SUPPLIED RECORDS =>
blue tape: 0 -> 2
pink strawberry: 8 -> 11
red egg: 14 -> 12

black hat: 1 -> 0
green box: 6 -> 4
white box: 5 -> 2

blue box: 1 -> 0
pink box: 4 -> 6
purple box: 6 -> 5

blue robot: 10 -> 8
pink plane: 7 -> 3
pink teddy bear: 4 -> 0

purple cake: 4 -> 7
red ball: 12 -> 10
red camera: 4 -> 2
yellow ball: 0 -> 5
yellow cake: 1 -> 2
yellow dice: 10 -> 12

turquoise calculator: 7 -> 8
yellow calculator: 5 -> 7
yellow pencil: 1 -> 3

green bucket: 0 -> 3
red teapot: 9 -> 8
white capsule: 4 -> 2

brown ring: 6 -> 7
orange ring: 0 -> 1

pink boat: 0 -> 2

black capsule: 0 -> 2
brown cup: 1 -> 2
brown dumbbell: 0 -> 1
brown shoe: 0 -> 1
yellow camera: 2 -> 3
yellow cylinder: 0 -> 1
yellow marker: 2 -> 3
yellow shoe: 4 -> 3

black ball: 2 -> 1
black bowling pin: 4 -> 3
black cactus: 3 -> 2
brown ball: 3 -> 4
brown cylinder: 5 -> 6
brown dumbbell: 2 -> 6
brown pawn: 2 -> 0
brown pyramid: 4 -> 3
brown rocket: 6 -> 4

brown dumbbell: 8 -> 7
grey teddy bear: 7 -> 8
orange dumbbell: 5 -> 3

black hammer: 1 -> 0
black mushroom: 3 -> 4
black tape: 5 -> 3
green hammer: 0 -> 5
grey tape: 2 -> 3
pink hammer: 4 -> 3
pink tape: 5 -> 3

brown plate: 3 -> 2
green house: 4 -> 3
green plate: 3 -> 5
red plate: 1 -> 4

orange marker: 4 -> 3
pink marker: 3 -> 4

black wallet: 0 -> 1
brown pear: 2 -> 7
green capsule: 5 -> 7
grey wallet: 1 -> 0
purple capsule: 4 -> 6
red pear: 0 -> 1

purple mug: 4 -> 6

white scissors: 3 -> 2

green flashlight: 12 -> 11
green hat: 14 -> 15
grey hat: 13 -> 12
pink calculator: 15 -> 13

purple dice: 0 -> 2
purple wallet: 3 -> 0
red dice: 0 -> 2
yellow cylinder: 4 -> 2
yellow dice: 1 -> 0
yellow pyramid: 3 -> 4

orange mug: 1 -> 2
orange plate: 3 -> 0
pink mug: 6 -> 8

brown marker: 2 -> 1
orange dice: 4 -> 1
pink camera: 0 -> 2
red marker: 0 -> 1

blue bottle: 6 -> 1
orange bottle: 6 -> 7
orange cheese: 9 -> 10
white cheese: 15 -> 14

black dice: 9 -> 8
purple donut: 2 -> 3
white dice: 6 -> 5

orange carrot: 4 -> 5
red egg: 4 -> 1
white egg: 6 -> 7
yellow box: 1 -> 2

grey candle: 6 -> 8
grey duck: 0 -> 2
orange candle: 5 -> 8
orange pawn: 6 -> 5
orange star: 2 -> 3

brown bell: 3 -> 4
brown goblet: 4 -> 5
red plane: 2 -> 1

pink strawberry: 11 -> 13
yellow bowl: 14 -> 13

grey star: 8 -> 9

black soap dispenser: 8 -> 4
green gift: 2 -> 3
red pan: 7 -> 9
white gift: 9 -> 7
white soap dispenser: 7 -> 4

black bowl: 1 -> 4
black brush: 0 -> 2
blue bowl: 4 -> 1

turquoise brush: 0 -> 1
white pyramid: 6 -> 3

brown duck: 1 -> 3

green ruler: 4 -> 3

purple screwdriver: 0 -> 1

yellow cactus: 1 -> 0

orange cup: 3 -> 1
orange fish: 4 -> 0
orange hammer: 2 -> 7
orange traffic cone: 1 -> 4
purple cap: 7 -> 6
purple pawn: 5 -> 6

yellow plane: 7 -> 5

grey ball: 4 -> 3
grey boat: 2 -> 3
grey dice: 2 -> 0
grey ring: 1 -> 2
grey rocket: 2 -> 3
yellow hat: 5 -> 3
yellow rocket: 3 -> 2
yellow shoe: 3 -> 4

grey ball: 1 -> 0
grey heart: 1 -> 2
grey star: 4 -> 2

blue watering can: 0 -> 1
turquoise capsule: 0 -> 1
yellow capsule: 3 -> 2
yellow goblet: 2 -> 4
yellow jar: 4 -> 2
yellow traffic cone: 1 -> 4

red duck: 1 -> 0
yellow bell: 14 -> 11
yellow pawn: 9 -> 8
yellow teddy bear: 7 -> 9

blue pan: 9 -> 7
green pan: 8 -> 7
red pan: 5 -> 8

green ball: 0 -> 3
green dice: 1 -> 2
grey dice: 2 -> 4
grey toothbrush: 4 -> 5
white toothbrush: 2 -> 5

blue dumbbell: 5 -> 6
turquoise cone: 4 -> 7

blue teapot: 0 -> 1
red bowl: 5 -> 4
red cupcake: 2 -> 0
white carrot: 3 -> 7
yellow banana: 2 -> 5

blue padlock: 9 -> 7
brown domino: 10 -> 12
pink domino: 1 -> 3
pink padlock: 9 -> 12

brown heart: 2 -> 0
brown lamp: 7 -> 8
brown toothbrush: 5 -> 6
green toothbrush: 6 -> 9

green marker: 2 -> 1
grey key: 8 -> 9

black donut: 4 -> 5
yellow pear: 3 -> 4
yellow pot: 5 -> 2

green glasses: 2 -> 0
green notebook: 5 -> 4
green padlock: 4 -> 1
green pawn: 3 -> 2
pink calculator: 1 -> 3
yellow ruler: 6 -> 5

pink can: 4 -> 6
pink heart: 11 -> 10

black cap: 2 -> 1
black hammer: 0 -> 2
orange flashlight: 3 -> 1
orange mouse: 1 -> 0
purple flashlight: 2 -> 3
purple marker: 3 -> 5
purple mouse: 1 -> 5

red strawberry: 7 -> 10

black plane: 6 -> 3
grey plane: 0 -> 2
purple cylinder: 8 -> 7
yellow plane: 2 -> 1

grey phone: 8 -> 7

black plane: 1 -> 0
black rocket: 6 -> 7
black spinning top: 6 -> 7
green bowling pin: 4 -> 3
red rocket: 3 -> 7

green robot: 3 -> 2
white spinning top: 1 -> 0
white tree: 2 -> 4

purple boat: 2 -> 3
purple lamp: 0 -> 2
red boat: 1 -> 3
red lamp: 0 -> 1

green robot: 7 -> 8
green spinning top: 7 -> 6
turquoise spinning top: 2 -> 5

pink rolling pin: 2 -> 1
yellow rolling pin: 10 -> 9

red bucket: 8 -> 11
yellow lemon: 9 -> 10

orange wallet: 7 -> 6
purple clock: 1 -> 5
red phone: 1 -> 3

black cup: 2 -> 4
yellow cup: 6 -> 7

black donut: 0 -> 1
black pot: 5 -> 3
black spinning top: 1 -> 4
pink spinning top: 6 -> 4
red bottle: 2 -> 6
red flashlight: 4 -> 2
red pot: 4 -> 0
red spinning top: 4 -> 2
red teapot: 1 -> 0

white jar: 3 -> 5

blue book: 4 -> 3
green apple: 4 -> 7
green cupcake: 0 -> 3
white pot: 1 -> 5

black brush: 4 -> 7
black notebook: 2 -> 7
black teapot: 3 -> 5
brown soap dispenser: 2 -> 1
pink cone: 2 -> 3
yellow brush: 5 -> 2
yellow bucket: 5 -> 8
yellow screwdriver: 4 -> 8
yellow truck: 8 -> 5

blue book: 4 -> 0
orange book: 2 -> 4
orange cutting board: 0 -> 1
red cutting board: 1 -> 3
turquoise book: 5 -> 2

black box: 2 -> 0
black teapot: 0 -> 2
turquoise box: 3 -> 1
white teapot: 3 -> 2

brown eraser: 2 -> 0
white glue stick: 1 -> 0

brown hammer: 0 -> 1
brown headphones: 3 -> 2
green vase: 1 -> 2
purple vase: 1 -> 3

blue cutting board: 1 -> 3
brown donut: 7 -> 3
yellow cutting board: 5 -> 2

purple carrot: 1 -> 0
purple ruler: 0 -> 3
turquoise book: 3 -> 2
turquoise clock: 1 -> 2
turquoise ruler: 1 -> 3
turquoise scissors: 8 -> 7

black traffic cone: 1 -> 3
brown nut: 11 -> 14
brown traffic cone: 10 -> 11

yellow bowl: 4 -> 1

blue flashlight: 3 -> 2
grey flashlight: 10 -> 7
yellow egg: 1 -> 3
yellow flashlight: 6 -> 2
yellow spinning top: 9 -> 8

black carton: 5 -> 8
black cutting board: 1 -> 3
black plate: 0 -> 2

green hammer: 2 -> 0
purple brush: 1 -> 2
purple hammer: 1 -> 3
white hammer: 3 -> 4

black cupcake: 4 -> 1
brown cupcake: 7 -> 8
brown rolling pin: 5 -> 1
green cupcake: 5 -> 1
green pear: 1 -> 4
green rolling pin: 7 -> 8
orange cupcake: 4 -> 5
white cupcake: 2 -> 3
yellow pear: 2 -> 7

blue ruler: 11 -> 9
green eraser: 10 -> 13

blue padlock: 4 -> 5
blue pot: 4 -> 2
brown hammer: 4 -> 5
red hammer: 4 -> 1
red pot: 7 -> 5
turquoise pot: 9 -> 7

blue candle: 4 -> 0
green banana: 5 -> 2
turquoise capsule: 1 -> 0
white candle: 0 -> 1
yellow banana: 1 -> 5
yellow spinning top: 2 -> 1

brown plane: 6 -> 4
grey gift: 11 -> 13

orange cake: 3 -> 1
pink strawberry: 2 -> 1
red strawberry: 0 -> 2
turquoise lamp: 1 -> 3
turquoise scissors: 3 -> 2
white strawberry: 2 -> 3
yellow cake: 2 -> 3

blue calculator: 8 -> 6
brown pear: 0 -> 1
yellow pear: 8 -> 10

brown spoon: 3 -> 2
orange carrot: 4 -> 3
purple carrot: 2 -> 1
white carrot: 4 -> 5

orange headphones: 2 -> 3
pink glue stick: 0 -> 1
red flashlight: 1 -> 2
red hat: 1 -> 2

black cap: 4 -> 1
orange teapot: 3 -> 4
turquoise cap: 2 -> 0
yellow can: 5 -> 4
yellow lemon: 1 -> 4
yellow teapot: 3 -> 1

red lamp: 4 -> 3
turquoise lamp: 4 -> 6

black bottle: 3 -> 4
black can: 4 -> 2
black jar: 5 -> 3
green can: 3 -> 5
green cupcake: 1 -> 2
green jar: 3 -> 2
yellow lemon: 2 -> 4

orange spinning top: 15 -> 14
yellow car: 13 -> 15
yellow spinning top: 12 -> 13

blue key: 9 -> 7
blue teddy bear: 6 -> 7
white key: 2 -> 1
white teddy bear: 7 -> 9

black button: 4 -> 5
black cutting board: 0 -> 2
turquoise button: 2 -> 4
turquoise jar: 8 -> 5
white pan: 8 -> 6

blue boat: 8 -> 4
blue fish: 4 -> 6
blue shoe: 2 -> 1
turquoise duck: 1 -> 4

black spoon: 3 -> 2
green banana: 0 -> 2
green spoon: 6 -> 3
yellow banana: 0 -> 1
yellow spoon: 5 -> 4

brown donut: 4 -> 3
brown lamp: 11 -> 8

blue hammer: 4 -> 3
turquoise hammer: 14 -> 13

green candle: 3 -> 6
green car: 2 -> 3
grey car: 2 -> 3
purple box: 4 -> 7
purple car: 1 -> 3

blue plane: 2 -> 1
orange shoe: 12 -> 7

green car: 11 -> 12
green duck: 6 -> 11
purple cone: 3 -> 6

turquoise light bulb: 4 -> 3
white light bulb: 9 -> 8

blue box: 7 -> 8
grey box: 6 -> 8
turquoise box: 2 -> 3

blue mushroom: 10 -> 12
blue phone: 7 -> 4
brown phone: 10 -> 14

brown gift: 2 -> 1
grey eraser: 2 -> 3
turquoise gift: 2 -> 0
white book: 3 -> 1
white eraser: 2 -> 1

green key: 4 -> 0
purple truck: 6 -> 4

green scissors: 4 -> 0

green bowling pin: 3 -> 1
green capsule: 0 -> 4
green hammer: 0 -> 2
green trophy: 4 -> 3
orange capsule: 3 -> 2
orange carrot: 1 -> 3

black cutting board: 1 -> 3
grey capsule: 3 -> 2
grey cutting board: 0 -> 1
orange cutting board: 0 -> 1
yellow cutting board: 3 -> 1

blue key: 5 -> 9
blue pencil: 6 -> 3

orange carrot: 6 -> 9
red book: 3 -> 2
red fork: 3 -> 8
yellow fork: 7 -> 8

AIM OF THE TASK =>
Within the entries, find all lines that contain "stick" and copy each one.

EXERCISE SOLUTION =>
white glue stick: 1 -> 0
pink glue stick: 0 -> 1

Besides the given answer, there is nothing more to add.